■ DATA:
┄┄┄┄┄┄┄┄┄┄┄┄┄┄┄┄┄┄┄┄
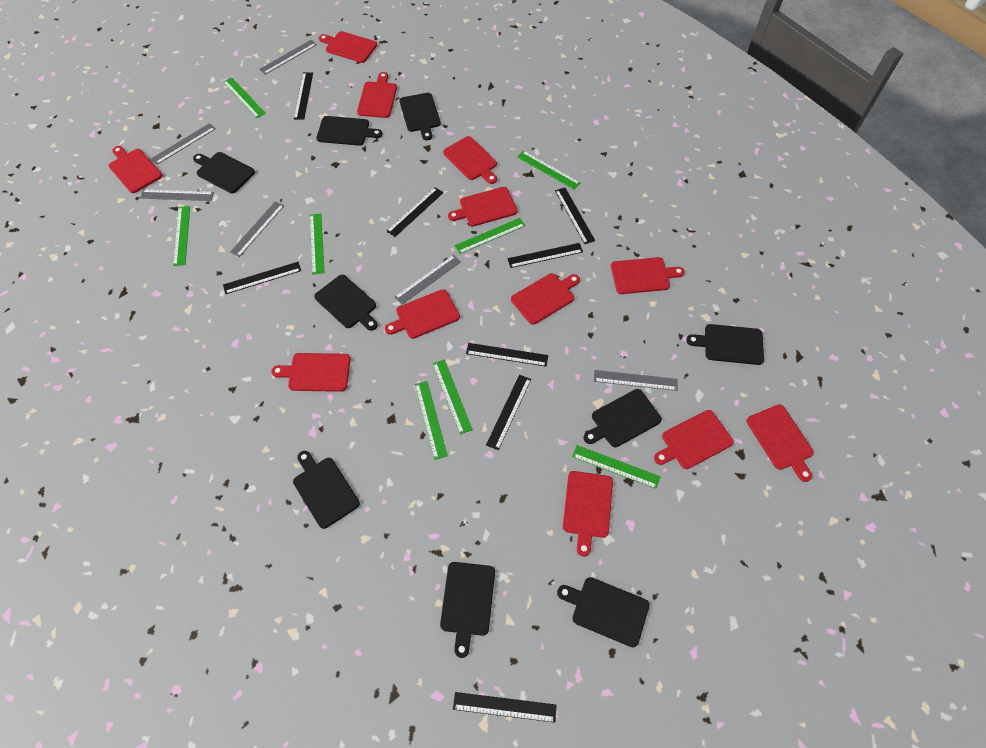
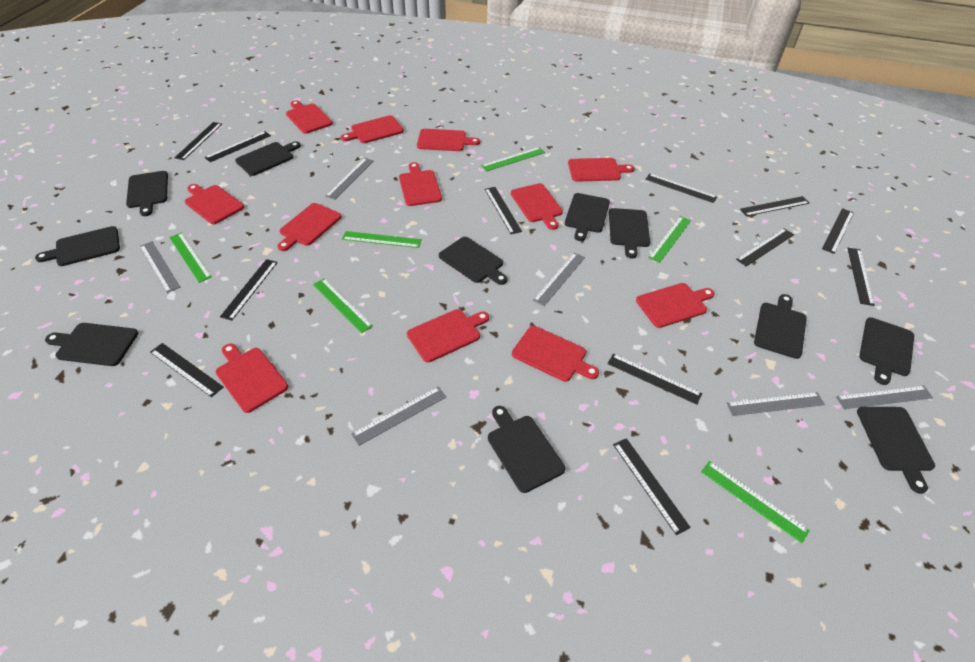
black cutting board: 9 -> 11
black ruler: 8 -> 12
green ruler: 8 -> 6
┄┄┄┄┄┄┄┄┄┄┄┄┄┄┄┄┄┄┄┄
■ ASSIGNED TASK: Gather, from the listing above, every line carrying the word "black".

■ TASK RESPONSE:
black cutting board: 9 -> 11
black ruler: 8 -> 12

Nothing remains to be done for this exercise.